▶ **Dataset entries**
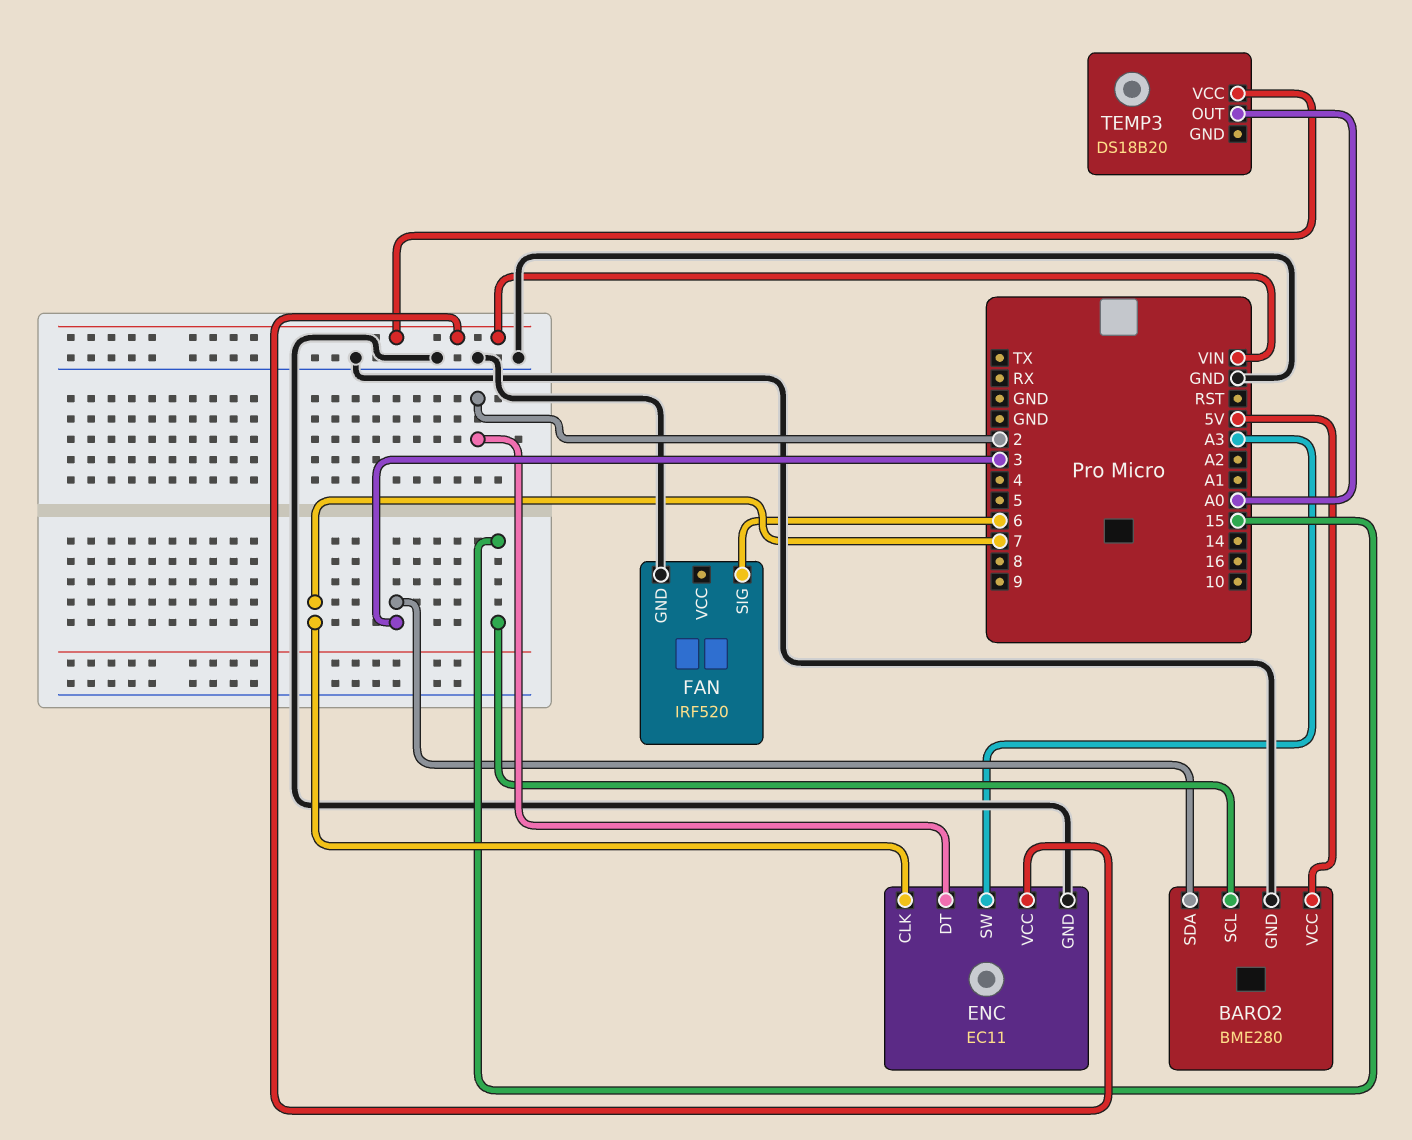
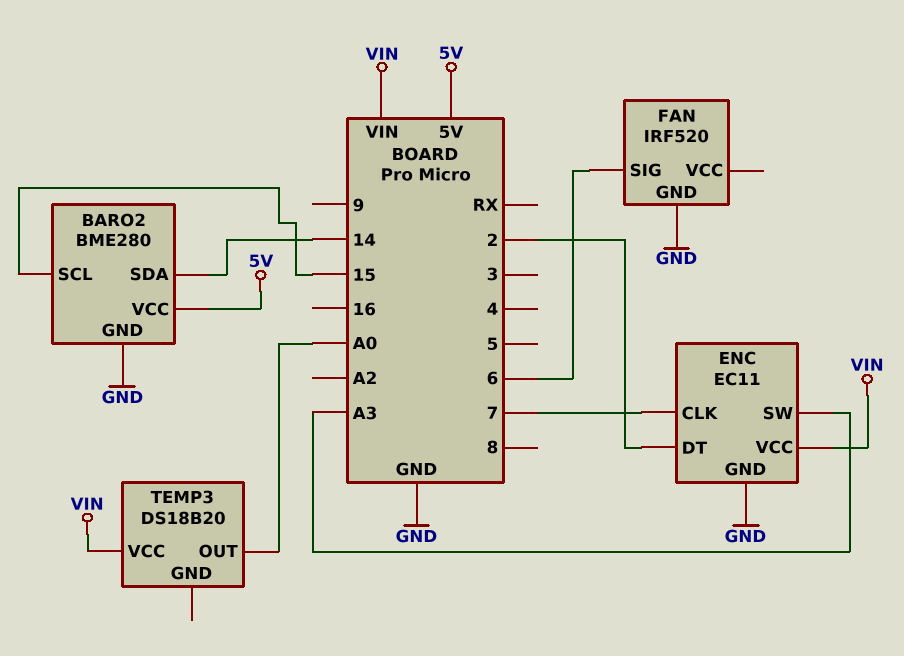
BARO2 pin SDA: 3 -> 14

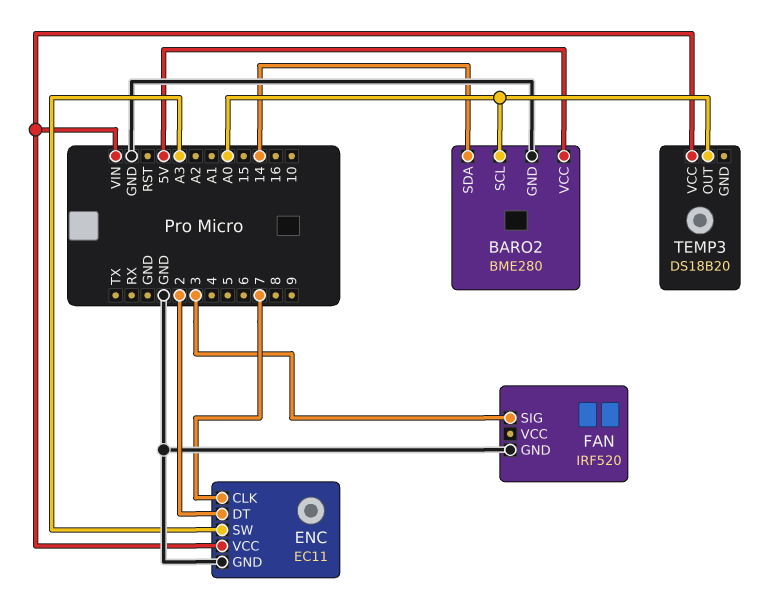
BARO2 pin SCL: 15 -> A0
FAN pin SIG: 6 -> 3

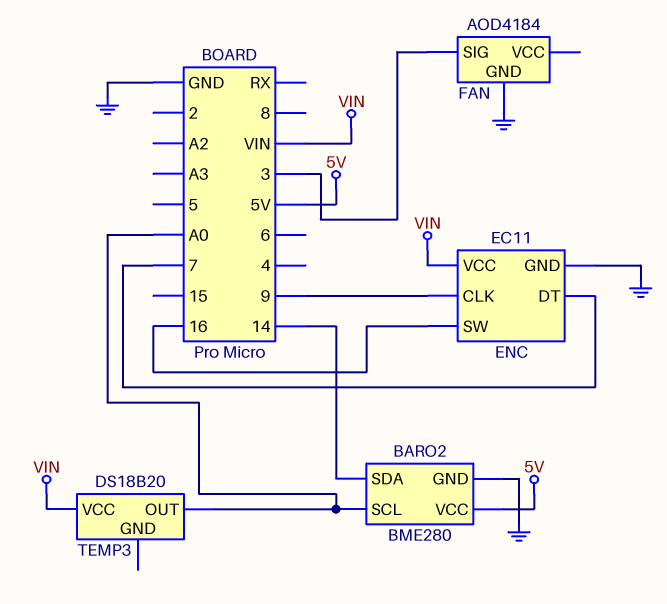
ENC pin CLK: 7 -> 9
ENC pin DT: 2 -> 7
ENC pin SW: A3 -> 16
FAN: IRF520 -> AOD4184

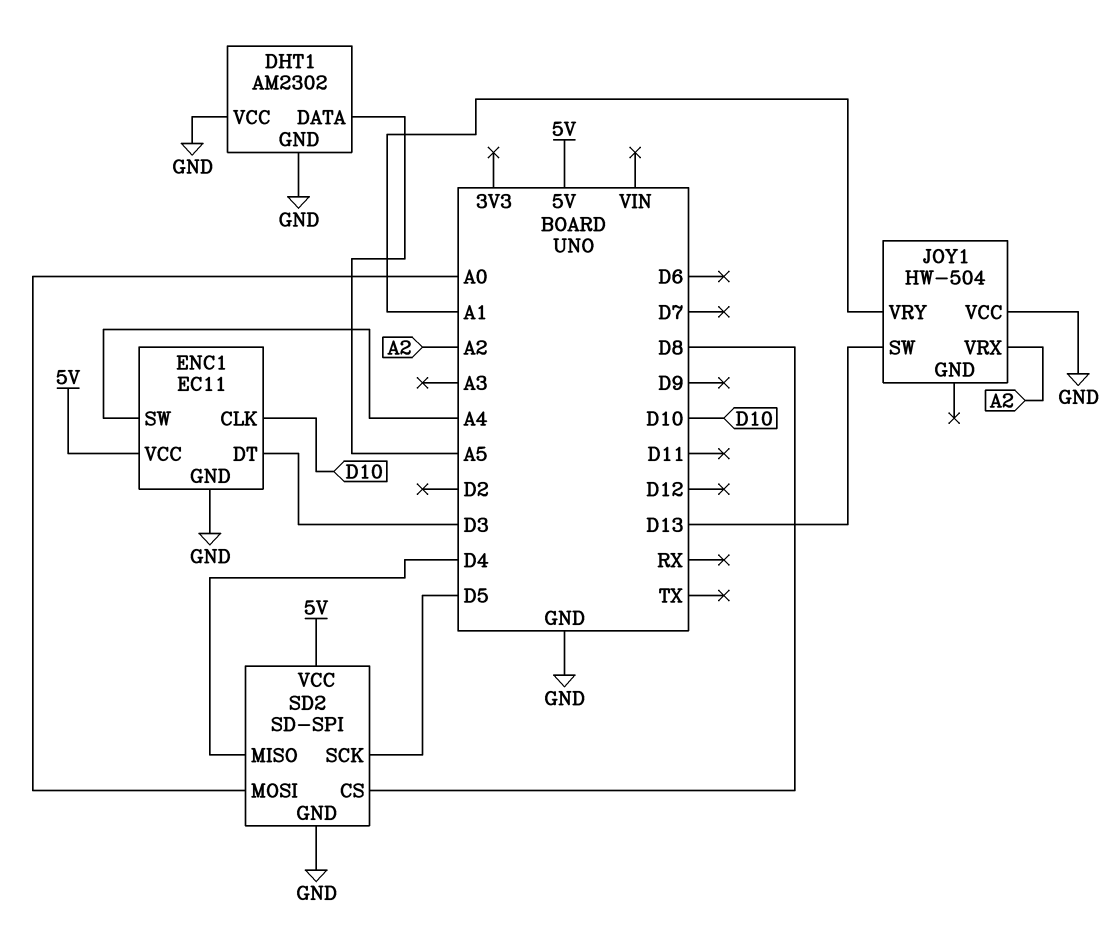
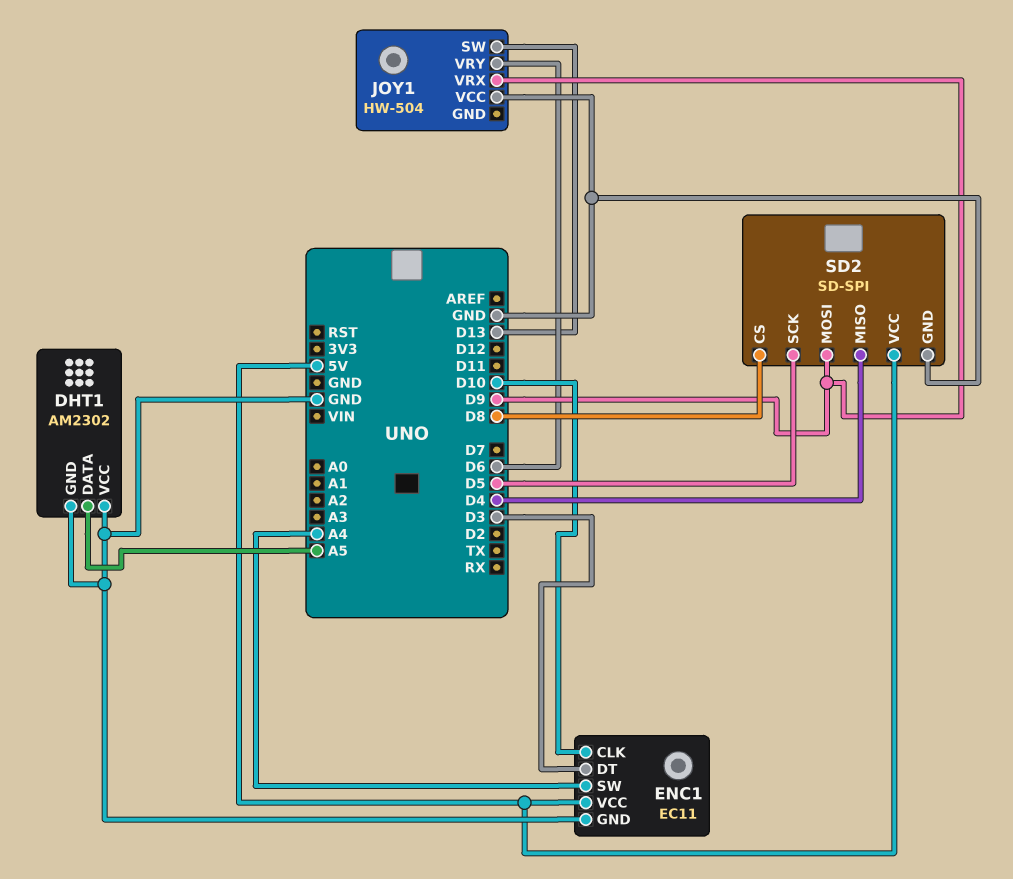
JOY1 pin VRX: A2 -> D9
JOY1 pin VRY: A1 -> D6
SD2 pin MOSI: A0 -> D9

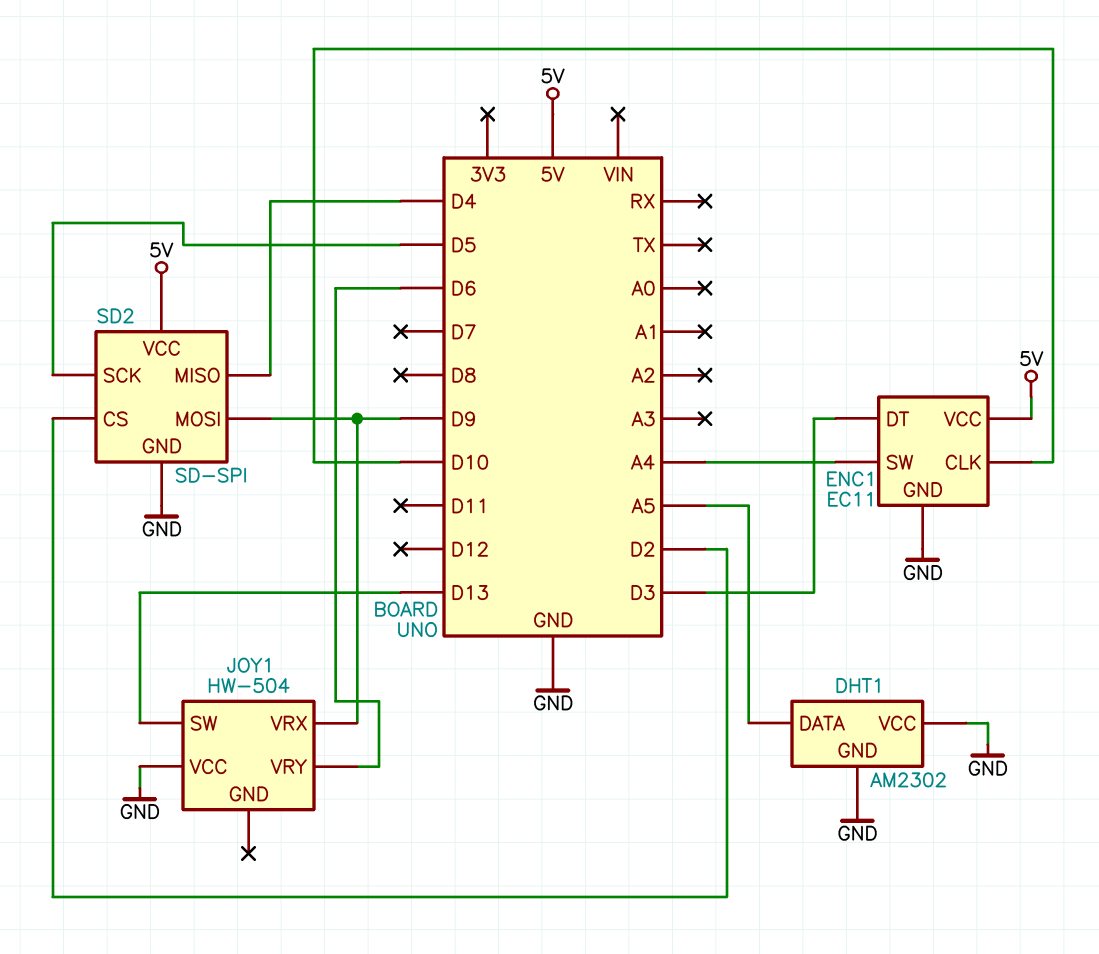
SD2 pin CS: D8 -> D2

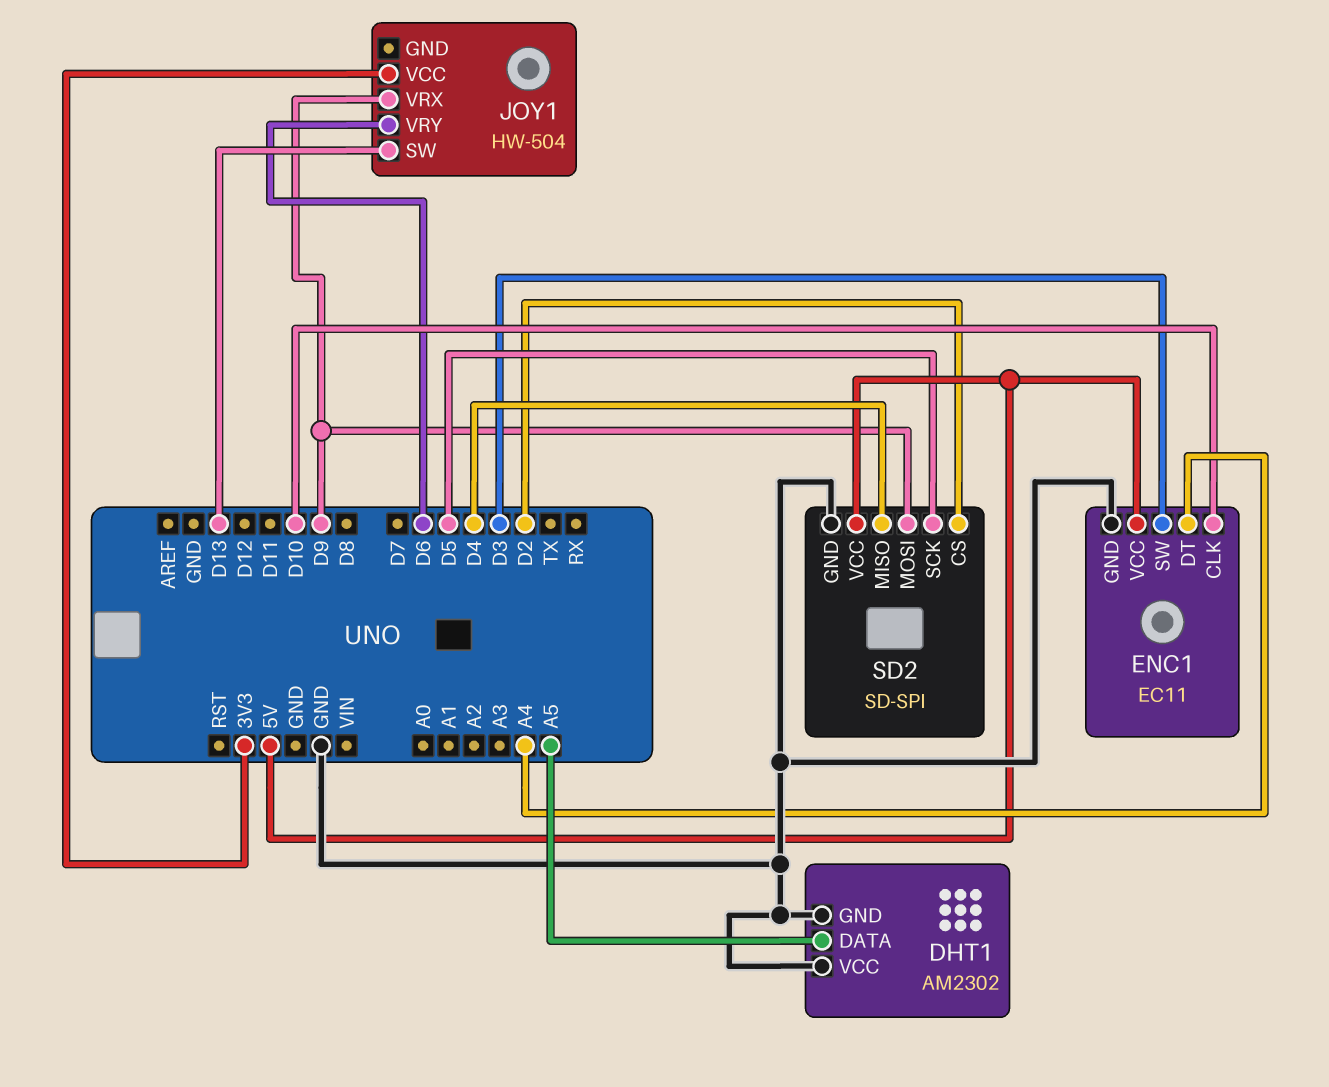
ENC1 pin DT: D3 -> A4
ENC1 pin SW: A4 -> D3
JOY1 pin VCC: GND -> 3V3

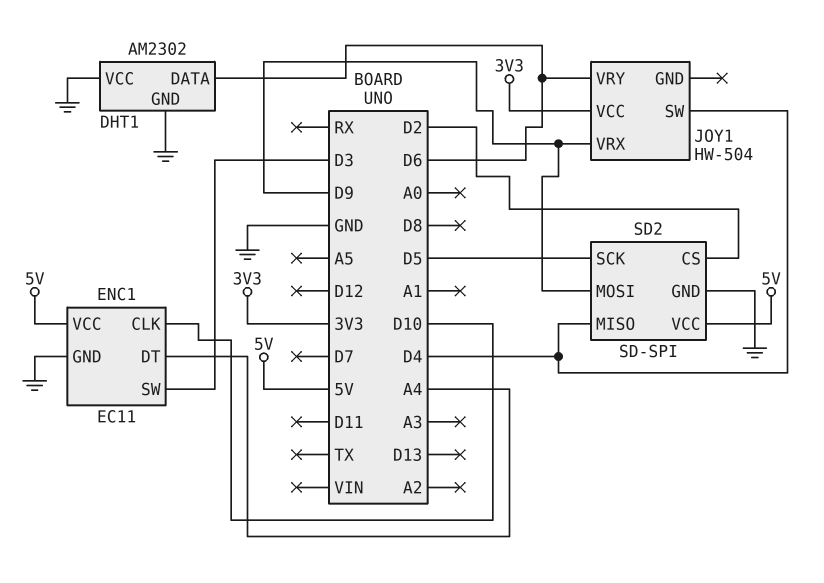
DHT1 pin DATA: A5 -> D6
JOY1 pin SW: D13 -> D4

▶ **Task statement**
All entries above, minus the pictures, should be repeated exactly.

▶ **Exercise result**
BARO2 pin SDA: 3 -> 14

BARO2 pin SCL: 15 -> A0
FAN pin SIG: 6 -> 3

ENC pin CLK: 7 -> 9
ENC pin DT: 2 -> 7
ENC pin SW: A3 -> 16
FAN: IRF520 -> AOD4184

JOY1 pin VRX: A2 -> D9
JOY1 pin VRY: A1 -> D6
SD2 pin MOSI: A0 -> D9

SD2 pin CS: D8 -> D2

ENC1 pin DT: D3 -> A4
ENC1 pin SW: A4 -> D3
JOY1 pin VCC: GND -> 3V3

DHT1 pin DATA: A5 -> D6
JOY1 pin SW: D13 -> D4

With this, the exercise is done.